**Work instruction:** Starting at the line that has "IR3 pin OUT: D12 -> D10" and stopping after the line that has "TFT pin VCC: GND -> 5V", reproduce the listing below exactly; omit everything else.

**Exercise data:**

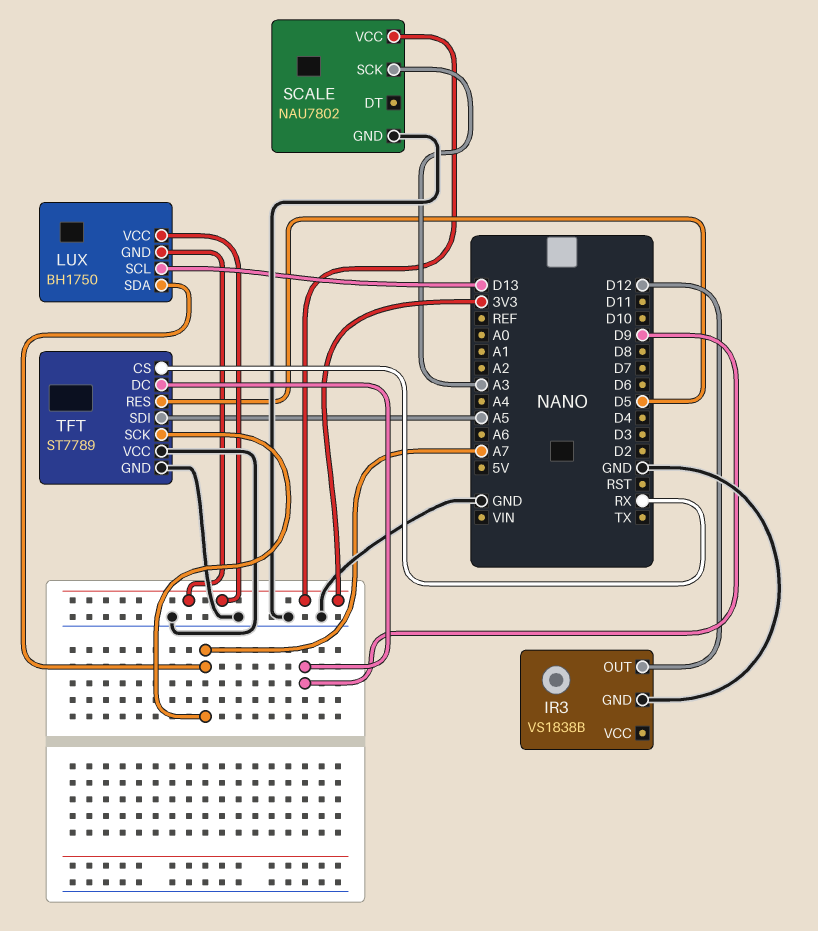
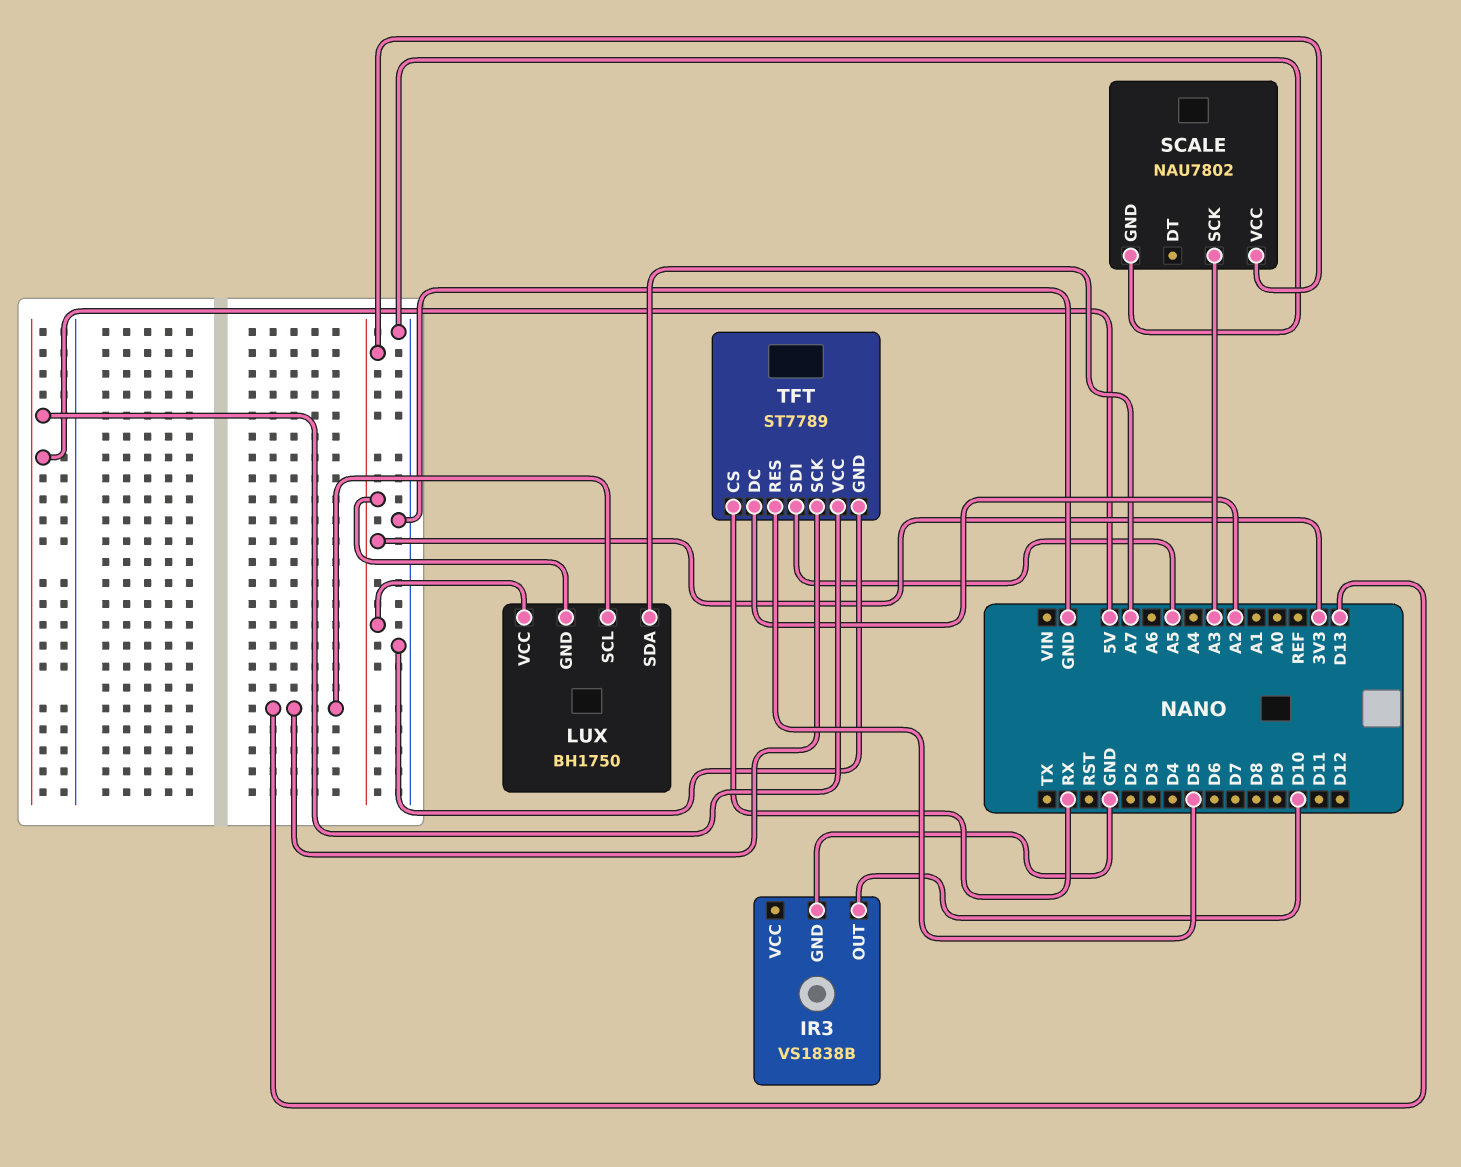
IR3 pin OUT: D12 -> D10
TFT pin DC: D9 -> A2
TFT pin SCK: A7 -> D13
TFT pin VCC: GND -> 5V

* * *

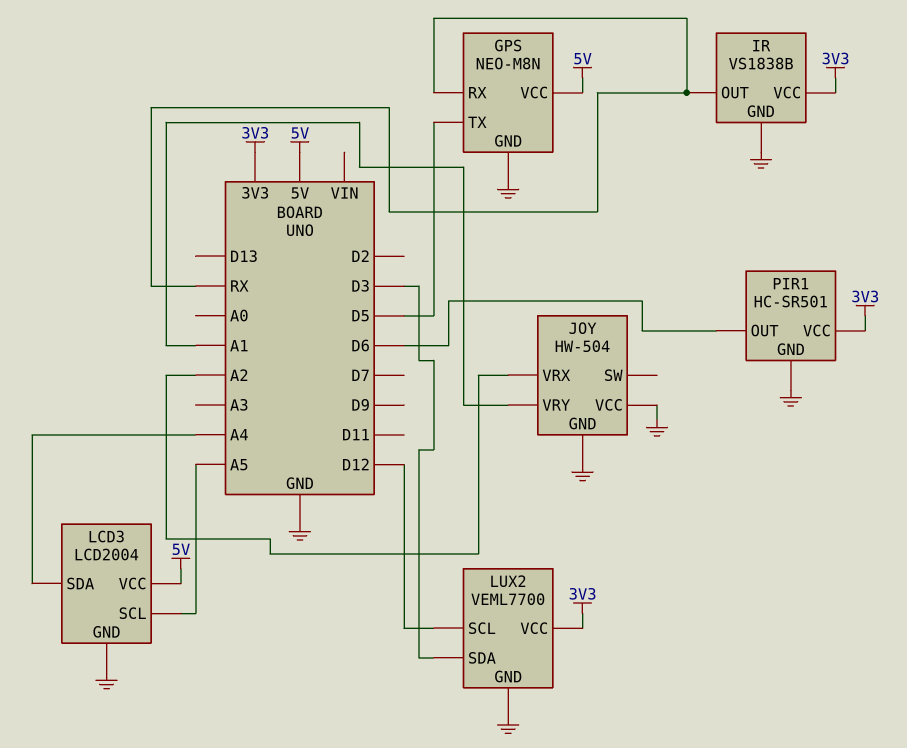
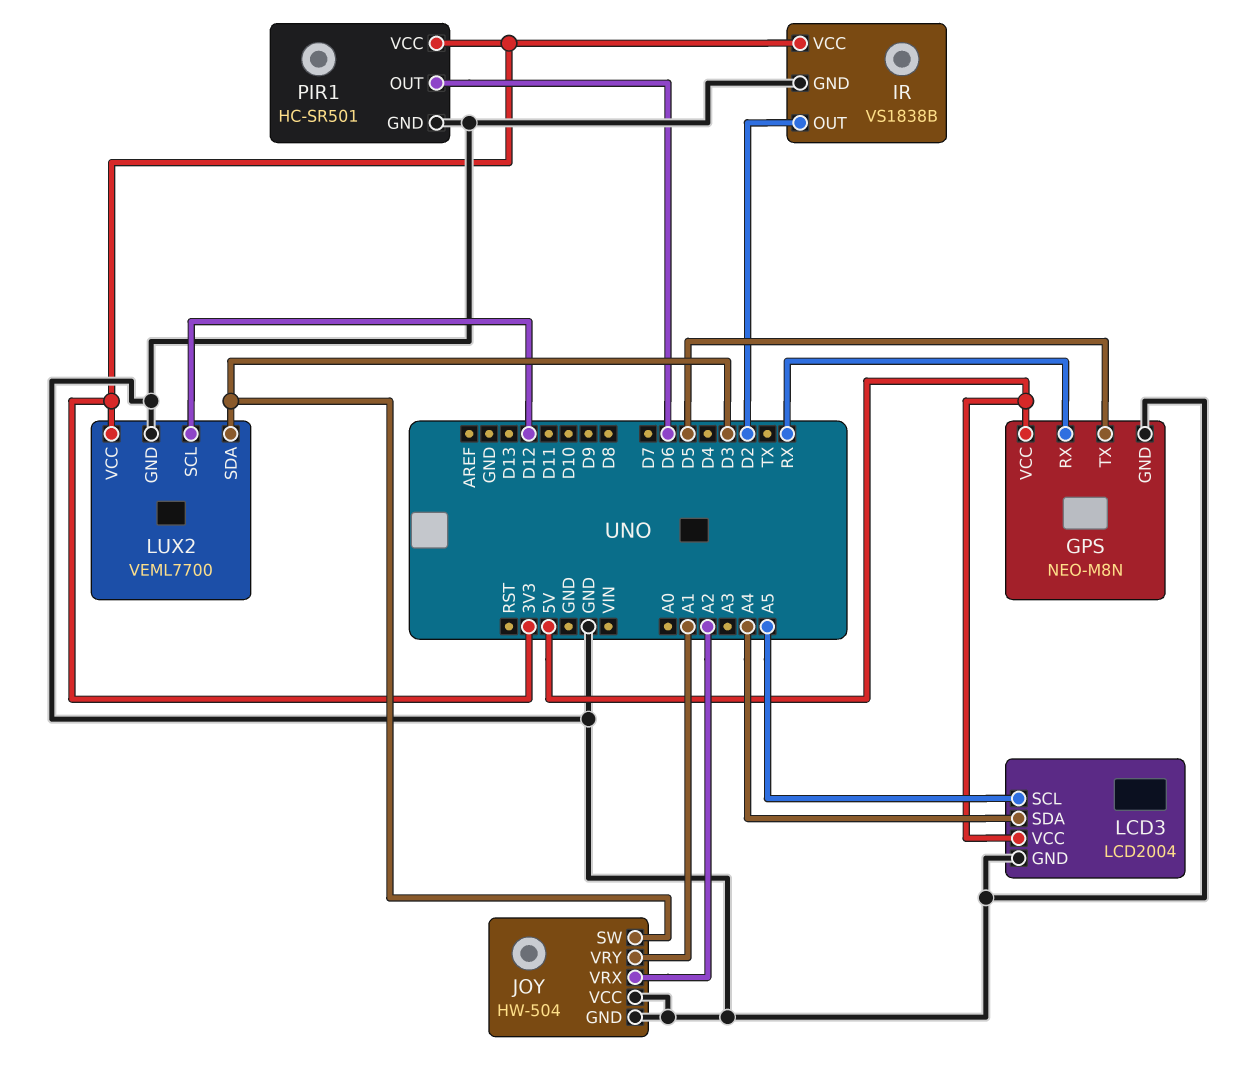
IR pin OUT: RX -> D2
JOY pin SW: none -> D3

**Final answer:**
IR3 pin OUT: D12 -> D10
TFT pin DC: D9 -> A2
TFT pin SCK: A7 -> D13
TFT pin VCC: GND -> 5V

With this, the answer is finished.